### Work request
Write the entries out again. Every character must match.

### Task inputs
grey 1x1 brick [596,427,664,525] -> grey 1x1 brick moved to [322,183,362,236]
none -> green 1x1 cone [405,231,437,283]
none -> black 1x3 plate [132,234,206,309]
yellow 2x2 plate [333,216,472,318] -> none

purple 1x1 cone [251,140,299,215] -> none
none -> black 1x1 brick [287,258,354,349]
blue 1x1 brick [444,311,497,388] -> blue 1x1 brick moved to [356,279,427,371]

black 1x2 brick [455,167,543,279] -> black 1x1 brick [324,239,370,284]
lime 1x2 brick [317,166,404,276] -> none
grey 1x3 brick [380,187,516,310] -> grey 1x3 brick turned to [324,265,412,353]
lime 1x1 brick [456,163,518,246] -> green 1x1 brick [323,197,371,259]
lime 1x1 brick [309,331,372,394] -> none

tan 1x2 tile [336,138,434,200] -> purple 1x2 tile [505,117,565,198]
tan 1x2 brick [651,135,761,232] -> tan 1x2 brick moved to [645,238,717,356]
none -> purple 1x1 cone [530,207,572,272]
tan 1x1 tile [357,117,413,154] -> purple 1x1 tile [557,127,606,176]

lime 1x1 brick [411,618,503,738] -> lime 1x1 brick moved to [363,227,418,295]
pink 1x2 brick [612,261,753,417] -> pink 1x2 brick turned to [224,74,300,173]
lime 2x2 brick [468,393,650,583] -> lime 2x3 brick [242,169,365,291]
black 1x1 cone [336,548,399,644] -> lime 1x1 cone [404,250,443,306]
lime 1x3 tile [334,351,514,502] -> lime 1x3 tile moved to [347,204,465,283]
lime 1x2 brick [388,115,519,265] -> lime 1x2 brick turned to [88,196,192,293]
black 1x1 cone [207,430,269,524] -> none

### Written answer
grey 1x1 brick [596,427,664,525] -> grey 1x1 brick moved to [322,183,362,236]
none -> green 1x1 cone [405,231,437,283]
none -> black 1x3 plate [132,234,206,309]
yellow 2x2 plate [333,216,472,318] -> none

purple 1x1 cone [251,140,299,215] -> none
none -> black 1x1 brick [287,258,354,349]
blue 1x1 brick [444,311,497,388] -> blue 1x1 brick moved to [356,279,427,371]

black 1x2 brick [455,167,543,279] -> black 1x1 brick [324,239,370,284]
lime 1x2 brick [317,166,404,276] -> none
grey 1x3 brick [380,187,516,310] -> grey 1x3 brick turned to [324,265,412,353]
lime 1x1 brick [456,163,518,246] -> green 1x1 brick [323,197,371,259]
lime 1x1 brick [309,331,372,394] -> none

tan 1x2 tile [336,138,434,200] -> purple 1x2 tile [505,117,565,198]
tan 1x2 brick [651,135,761,232] -> tan 1x2 brick moved to [645,238,717,356]
none -> purple 1x1 cone [530,207,572,272]
tan 1x1 tile [357,117,413,154] -> purple 1x1 tile [557,127,606,176]

lime 1x1 brick [411,618,503,738] -> lime 1x1 brick moved to [363,227,418,295]
pink 1x2 brick [612,261,753,417] -> pink 1x2 brick turned to [224,74,300,173]
lime 2x2 brick [468,393,650,583] -> lime 2x3 brick [242,169,365,291]
black 1x1 cone [336,548,399,644] -> lime 1x1 cone [404,250,443,306]
lime 1x3 tile [334,351,514,502] -> lime 1x3 tile moved to [347,204,465,283]
lime 1x2 brick [388,115,519,265] -> lime 1x2 brick turned to [88,196,192,293]
black 1x1 cone [207,430,269,524] -> none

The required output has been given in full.